----- EXERCISE DATA -----

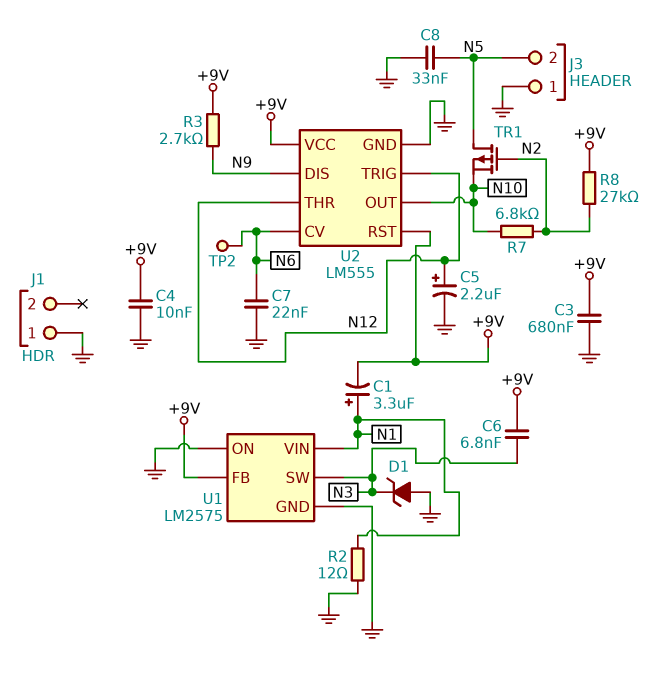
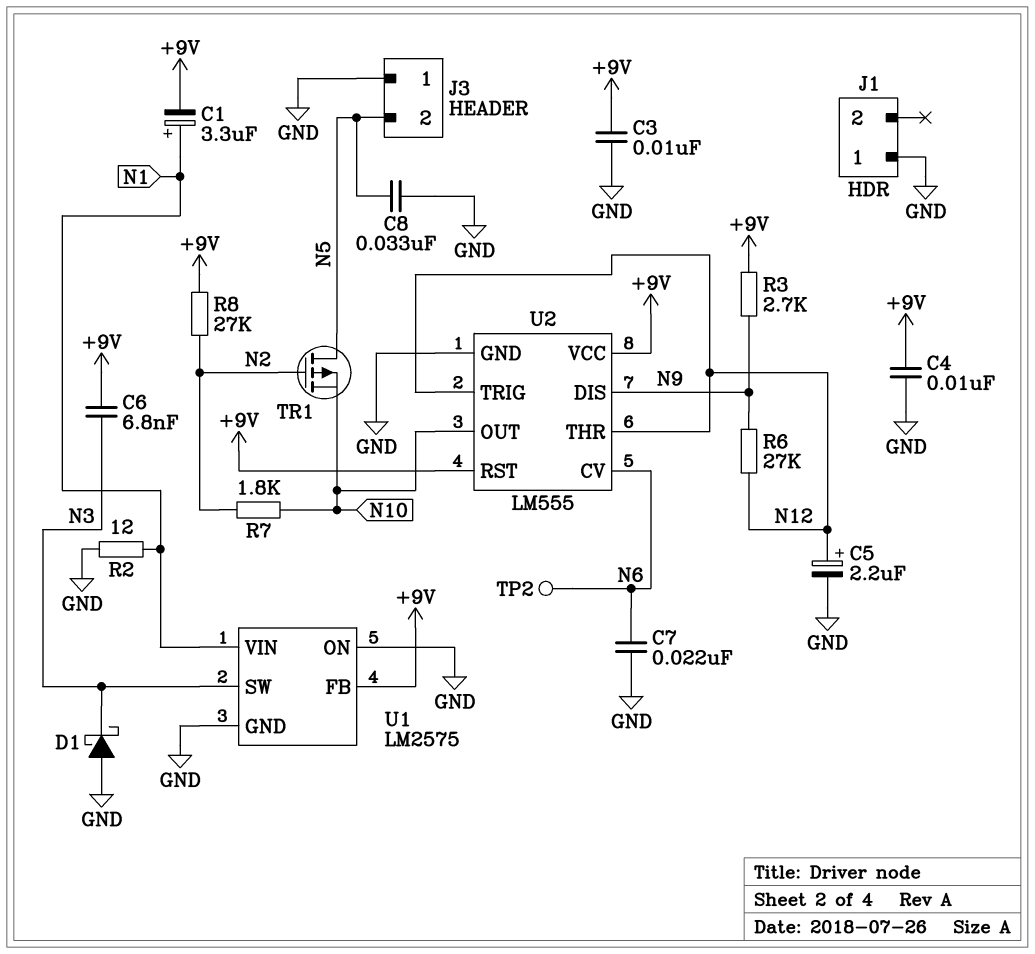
C3: 680nF (+9V, GND) -> 10nF (+9V, GND)
D1: zener (A GND, K N3) -> schottky (A GND, K N3)
R6: none -> 27k (N9, N12)
R7: 6.8k (N2, N10) -> 1.8k (N2, N10)

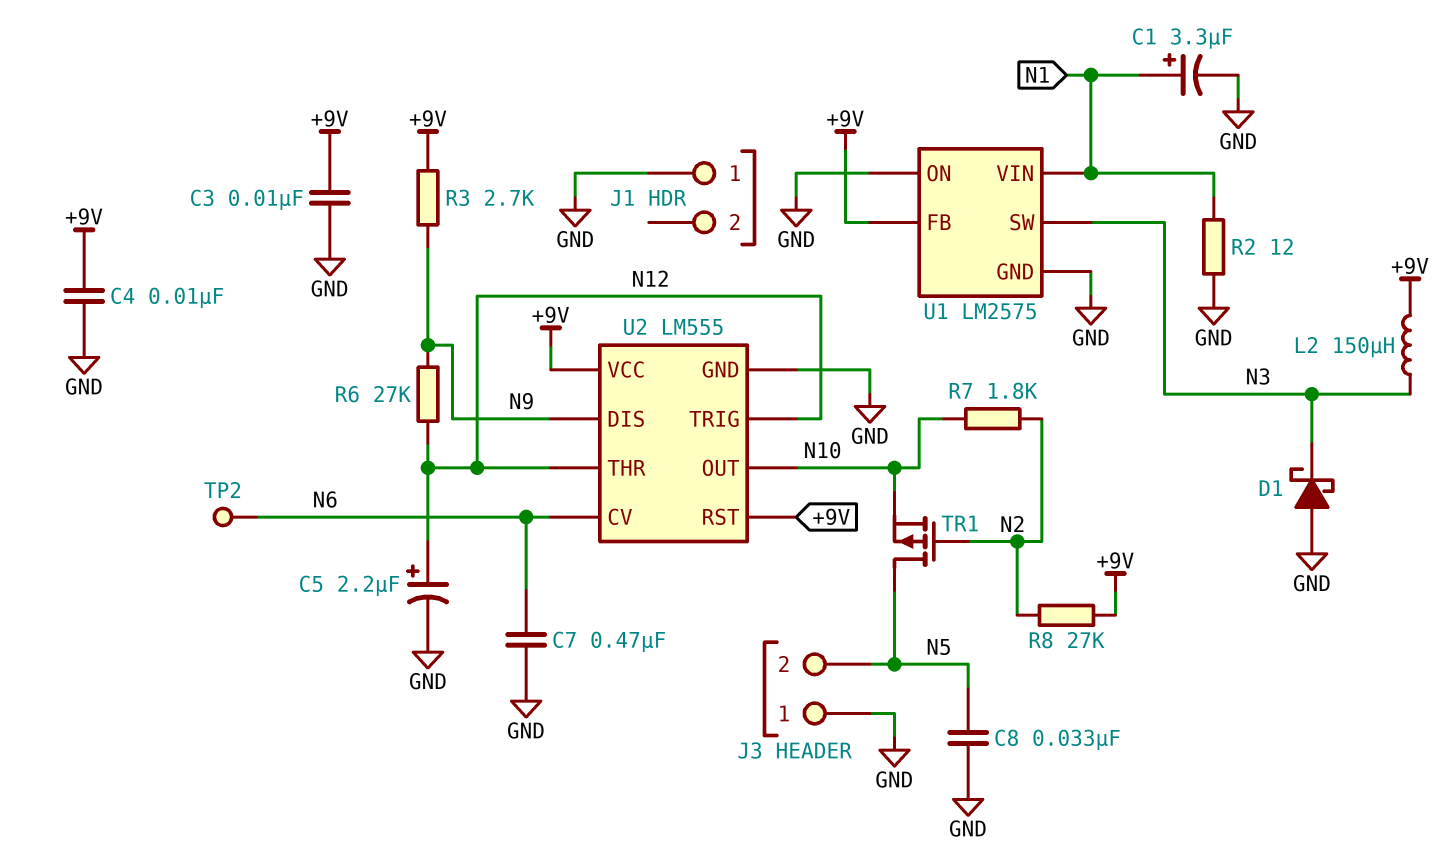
C1: 3.3uF (plus N1, minus +9V) -> 3.3uF (plus N1, minus GND)
C6: 6.8nF (+9V, N3) -> none
C7: 22nF (GND, N6) -> 470nF (GND, N6)
L2: none -> 150uH (+9V, N3)

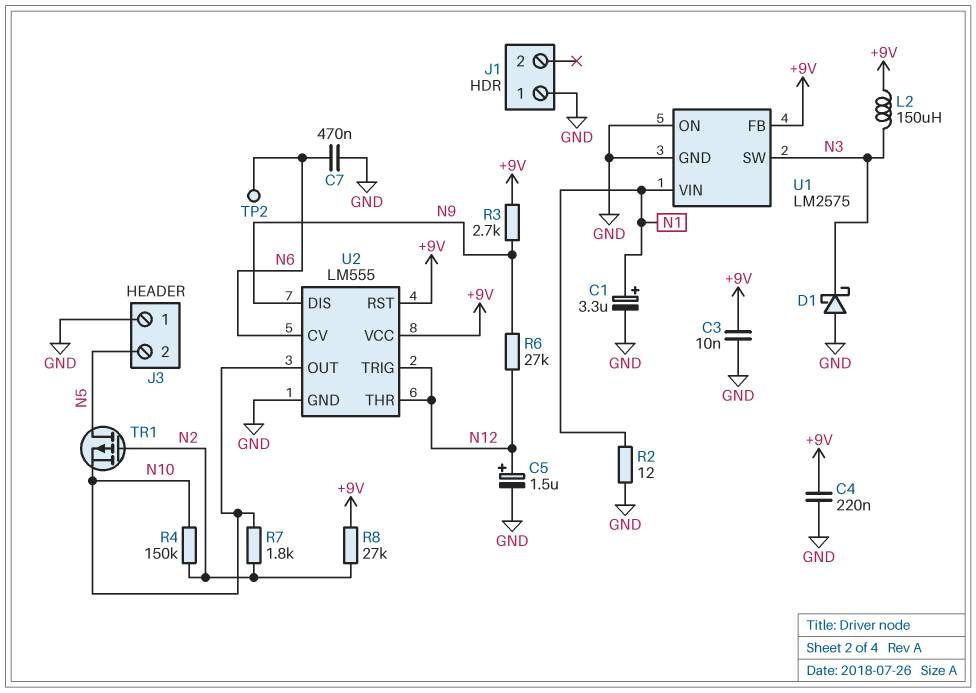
C4: 10nF (+9V, GND) -> 220nF (+9V, GND)
C5: 2.2uF (plus N12, minus GND) -> 1.5uF (plus N12, minus GND)
C8: 33nF (GND, N5) -> none
R4: none -> 150k (N2, N10)

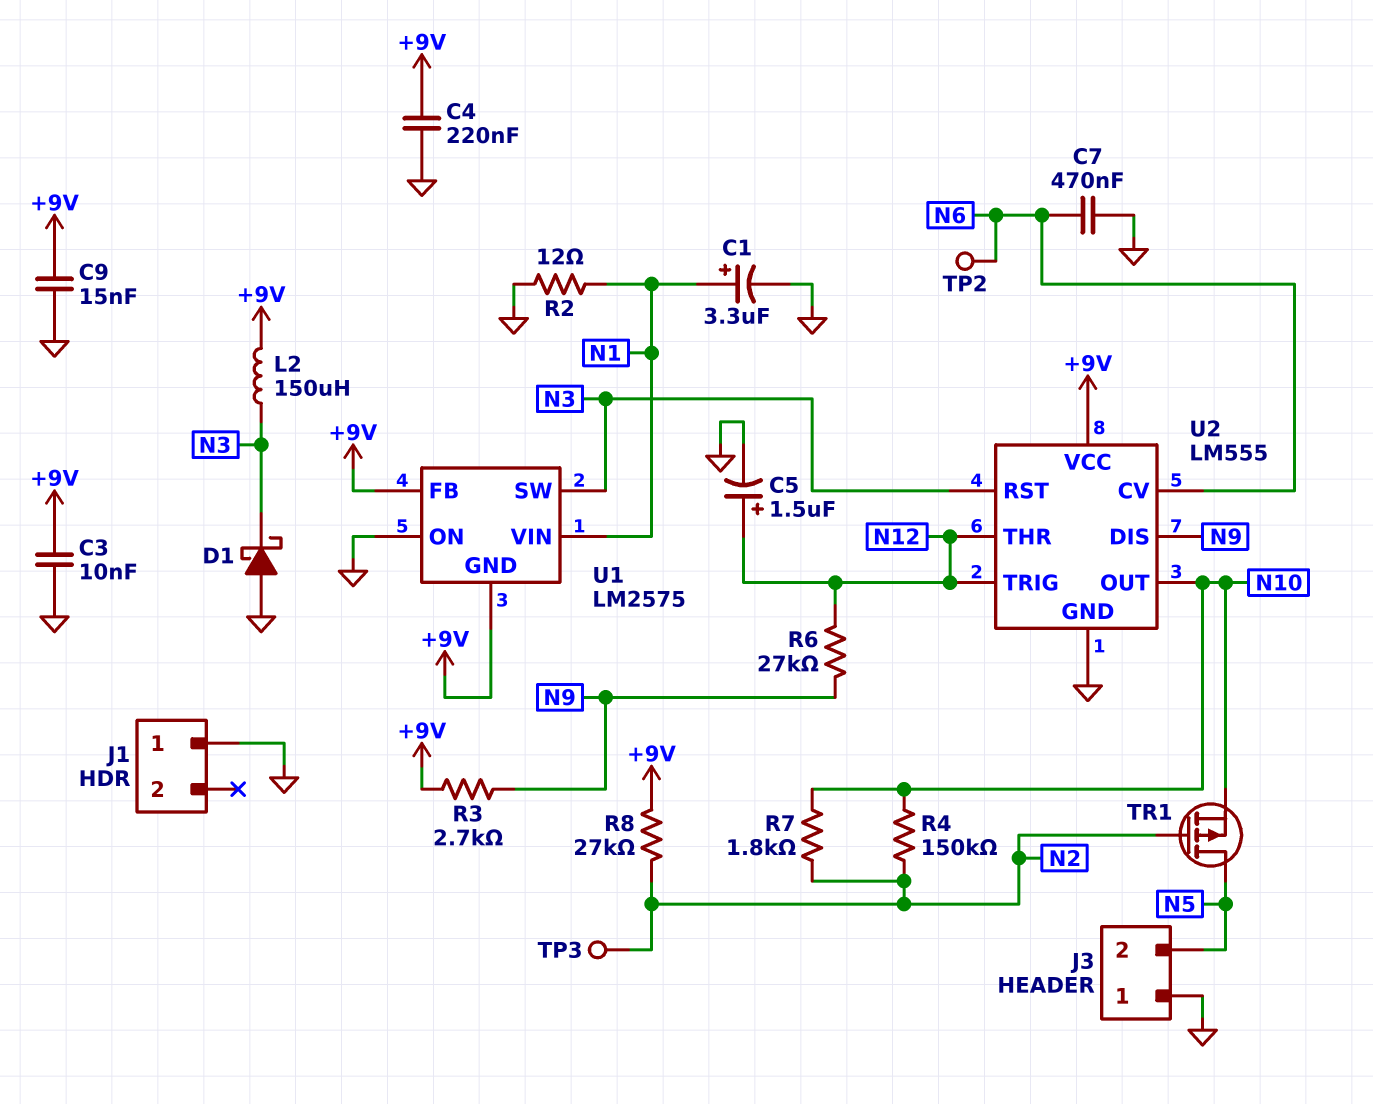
C9: none -> 15nF (+9V, GND)
TP3: none -> test point (N2)
U1 pin GND: GND -> +9V
U2 pin RST: +9V -> N3

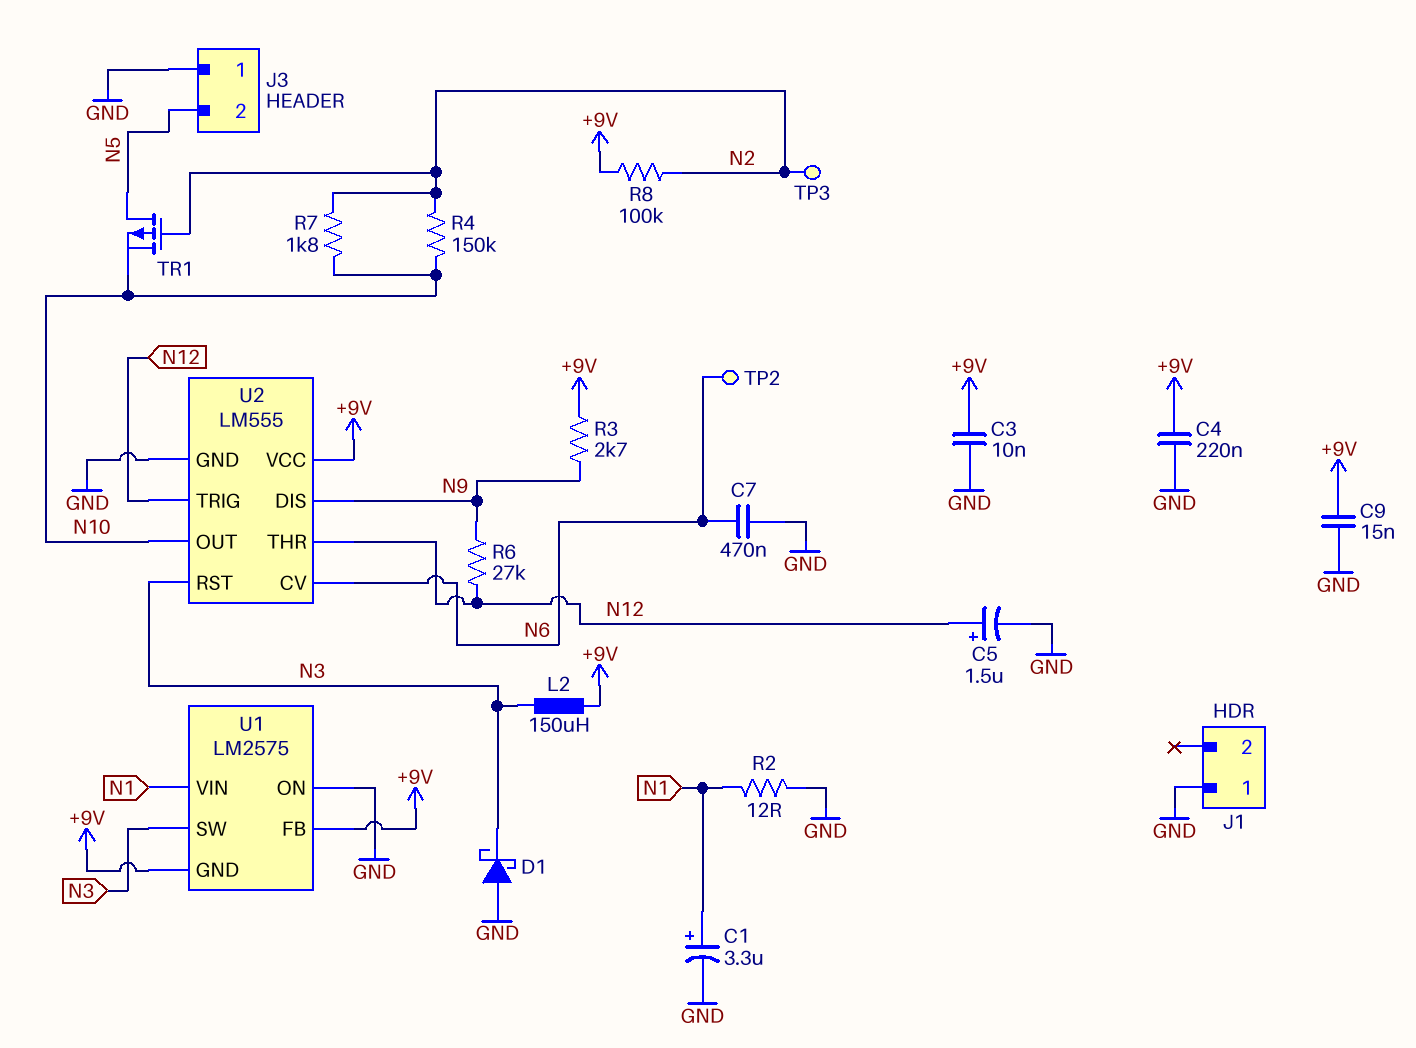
R8: 27k (+9V, N2) -> 100k (+9V, N2)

-----

EXERCISE GOAL: All that is wanted is an exact copy of the lines from the line bearing "C7: 22nF (GND, N6) -> 470nF (GND, N6)" through the final line of the entries, including both ends but no pictures.

RESPONSE AREA:
C7: 22nF (GND, N6) -> 470nF (GND, N6)
L2: none -> 150uH (+9V, N3)

C4: 10nF (+9V, GND) -> 220nF (+9V, GND)
C5: 2.2uF (plus N12, minus GND) -> 1.5uF (plus N12, minus GND)
C8: 33nF (GND, N5) -> none
R4: none -> 150k (N2, N10)

C9: none -> 15nF (+9V, GND)
TP3: none -> test point (N2)
U1 pin GND: GND -> +9V
U2 pin RST: +9V -> N3

R8: 27k (+9V, N2) -> 100k (+9V, N2)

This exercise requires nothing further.